Data for this exercise Start Marker
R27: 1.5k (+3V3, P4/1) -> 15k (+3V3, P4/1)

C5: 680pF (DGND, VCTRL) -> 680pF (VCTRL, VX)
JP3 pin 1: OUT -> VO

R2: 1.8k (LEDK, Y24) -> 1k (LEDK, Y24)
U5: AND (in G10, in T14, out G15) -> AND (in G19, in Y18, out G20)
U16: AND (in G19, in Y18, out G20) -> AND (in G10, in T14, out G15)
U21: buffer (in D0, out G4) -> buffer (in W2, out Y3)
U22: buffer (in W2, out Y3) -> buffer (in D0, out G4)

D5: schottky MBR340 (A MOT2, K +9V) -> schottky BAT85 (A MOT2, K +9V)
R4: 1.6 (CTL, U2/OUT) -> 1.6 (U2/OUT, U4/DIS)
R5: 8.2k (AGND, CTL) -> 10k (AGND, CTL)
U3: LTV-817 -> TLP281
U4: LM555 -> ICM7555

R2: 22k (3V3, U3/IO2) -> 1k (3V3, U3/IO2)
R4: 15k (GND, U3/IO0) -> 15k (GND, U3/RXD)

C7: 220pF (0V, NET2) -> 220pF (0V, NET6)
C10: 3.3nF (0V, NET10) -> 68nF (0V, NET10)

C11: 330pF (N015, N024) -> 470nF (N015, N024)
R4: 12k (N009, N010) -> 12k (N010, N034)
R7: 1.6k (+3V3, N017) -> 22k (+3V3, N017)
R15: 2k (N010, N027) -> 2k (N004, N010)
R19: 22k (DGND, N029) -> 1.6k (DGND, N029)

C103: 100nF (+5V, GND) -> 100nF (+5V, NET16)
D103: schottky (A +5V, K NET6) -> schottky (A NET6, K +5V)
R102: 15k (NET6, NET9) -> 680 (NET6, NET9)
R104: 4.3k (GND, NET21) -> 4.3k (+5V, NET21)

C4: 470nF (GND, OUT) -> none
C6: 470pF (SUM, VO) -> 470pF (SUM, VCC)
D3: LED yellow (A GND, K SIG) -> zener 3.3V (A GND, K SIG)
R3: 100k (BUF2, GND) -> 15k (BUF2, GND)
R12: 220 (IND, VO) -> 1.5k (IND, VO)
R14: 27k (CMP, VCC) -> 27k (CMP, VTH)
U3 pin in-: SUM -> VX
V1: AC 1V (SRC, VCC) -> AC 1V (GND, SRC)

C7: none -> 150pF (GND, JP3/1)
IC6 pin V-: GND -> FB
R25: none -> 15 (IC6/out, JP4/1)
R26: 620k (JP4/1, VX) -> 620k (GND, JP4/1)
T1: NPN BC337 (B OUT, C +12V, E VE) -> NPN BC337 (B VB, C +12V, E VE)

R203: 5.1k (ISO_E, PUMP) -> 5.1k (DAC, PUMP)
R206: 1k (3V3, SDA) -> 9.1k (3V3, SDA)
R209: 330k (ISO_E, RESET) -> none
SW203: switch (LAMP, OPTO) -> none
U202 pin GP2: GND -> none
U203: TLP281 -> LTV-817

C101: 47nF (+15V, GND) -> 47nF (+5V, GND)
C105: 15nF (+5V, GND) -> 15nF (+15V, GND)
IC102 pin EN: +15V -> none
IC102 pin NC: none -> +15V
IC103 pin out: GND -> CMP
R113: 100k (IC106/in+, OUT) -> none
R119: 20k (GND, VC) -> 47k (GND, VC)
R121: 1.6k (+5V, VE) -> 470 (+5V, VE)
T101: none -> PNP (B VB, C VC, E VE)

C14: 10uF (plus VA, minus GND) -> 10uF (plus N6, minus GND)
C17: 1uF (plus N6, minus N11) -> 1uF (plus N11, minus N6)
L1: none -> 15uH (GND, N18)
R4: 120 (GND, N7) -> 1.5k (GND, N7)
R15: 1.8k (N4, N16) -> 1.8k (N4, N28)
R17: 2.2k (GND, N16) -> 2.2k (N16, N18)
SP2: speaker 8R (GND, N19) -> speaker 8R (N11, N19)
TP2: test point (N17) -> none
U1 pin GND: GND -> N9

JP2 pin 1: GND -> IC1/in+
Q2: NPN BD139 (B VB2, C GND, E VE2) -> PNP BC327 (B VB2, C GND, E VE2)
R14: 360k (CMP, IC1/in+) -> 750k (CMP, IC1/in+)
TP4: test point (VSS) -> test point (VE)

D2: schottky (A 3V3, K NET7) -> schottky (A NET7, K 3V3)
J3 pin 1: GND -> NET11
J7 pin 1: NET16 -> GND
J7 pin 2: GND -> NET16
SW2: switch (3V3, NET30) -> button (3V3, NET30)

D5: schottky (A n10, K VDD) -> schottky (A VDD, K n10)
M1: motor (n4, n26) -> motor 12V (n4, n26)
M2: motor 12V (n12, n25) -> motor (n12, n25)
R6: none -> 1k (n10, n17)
Data for this exercise End Marker
• **Work required**
Set down each line exactly as it appears in the data.

• **Solution**
R27: 1.5k (+3V3, P4/1) -> 15k (+3V3, P4/1)

C5: 680pF (DGND, VCTRL) -> 680pF (VCTRL, VX)
JP3 pin 1: OUT -> VO

R2: 1.8k (LEDK, Y24) -> 1k (LEDK, Y24)
U5: AND (in G10, in T14, out G15) -> AND (in G19, in Y18, out G20)
U16: AND (in G19, in Y18, out G20) -> AND (in G10, in T14, out G15)
U21: buffer (in D0, out G4) -> buffer (in W2, out Y3)
U22: buffer (in W2, out Y3) -> buffer (in D0, out G4)

D5: schottky MBR340 (A MOT2, K +9V) -> schottky BAT85 (A MOT2, K +9V)
R4: 1.6 (CTL, U2/OUT) -> 1.6 (U2/OUT, U4/DIS)
R5: 8.2k (AGND, CTL) -> 10k (AGND, CTL)
U3: LTV-817 -> TLP281
U4: LM555 -> ICM7555

R2: 22k (3V3, U3/IO2) -> 1k (3V3, U3/IO2)
R4: 15k (GND, U3/IO0) -> 15k (GND, U3/RXD)

C7: 220pF (0V, NET2) -> 220pF (0V, NET6)
C10: 3.3nF (0V, NET10) -> 68nF (0V, NET10)

C11: 330pF (N015, N024) -> 470nF (N015, N024)
R4: 12k (N009, N010) -> 12k (N010, N034)
R7: 1.6k (+3V3, N017) -> 22k (+3V3, N017)
R15: 2k (N010, N027) -> 2k (N004, N010)
R19: 22k (DGND, N029) -> 1.6k (DGND, N029)

C103: 100nF (+5V, GND) -> 100nF (+5V, NET16)
D103: schottky (A +5V, K NET6) -> schottky (A NET6, K +5V)
R102: 15k (NET6, NET9) -> 680 (NET6, NET9)
R104: 4.3k (GND, NET21) -> 4.3k (+5V, NET21)

C4: 470nF (GND, OUT) -> none
C6: 470pF (SUM, VO) -> 470pF (SUM, VCC)
D3: LED yellow (A GND, K SIG) -> zener 3.3V (A GND, K SIG)
R3: 100k (BUF2, GND) -> 15k (BUF2, GND)
R12: 220 (IND, VO) -> 1.5k (IND, VO)
R14: 27k (CMP, VCC) -> 27k (CMP, VTH)
U3 pin in-: SUM -> VX
V1: AC 1V (SRC, VCC) -> AC 1V (GND, SRC)

C7: none -> 150pF (GND, JP3/1)
IC6 pin V-: GND -> FB
R25: none -> 15 (IC6/out, JP4/1)
R26: 620k (JP4/1, VX) -> 620k (GND, JP4/1)
T1: NPN BC337 (B OUT, C +12V, E VE) -> NPN BC337 (B VB, C +12V, E VE)

R203: 5.1k (ISO_E, PUMP) -> 5.1k (DAC, PUMP)
R206: 1k (3V3, SDA) -> 9.1k (3V3, SDA)
R209: 330k (ISO_E, RESET) -> none
SW203: switch (LAMP, OPTO) -> none
U202 pin GP2: GND -> none
U203: TLP281 -> LTV-817

C101: 47nF (+15V, GND) -> 47nF (+5V, GND)
C105: 15nF (+5V, GND) -> 15nF (+15V, GND)
IC102 pin EN: +15V -> none
IC102 pin NC: none -> +15V
IC103 pin out: GND -> CMP
R113: 100k (IC106/in+, OUT) -> none
R119: 20k (GND, VC) -> 47k (GND, VC)
R121: 1.6k (+5V, VE) -> 470 (+5V, VE)
T101: none -> PNP (B VB, C VC, E VE)

C14: 10uF (plus VA, minus GND) -> 10uF (plus N6, minus GND)
C17: 1uF (plus N6, minus N11) -> 1uF (plus N11, minus N6)
L1: none -> 15uH (GND, N18)
R4: 120 (GND, N7) -> 1.5k (GND, N7)
R15: 1.8k (N4, N16) -> 1.8k (N4, N28)
R17: 2.2k (GND, N16) -> 2.2k (N16, N18)
SP2: speaker 8R (GND, N19) -> speaker 8R (N11, N19)
TP2: test point (N17) -> none
U1 pin GND: GND -> N9

JP2 pin 1: GND -> IC1/in+
Q2: NPN BD139 (B VB2, C GND, E VE2) -> PNP BC327 (B VB2, C GND, E VE2)
R14: 360k (CMP, IC1/in+) -> 750k (CMP, IC1/in+)
TP4: test point (VSS) -> test point (VE)

D2: schottky (A 3V3, K NET7) -> schottky (A NET7, K 3V3)
J3 pin 1: GND -> NET11
J7 pin 1: NET16 -> GND
J7 pin 2: GND -> NET16
SW2: switch (3V3, NET30) -> button (3V3, NET30)

D5: schottky (A n10, K VDD) -> schottky (A VDD, K n10)
M1: motor (n4, n26) -> motor 12V (n4, n26)
M2: motor 12V (n12, n25) -> motor (n12, n25)
R6: none -> 1k (n10, n17)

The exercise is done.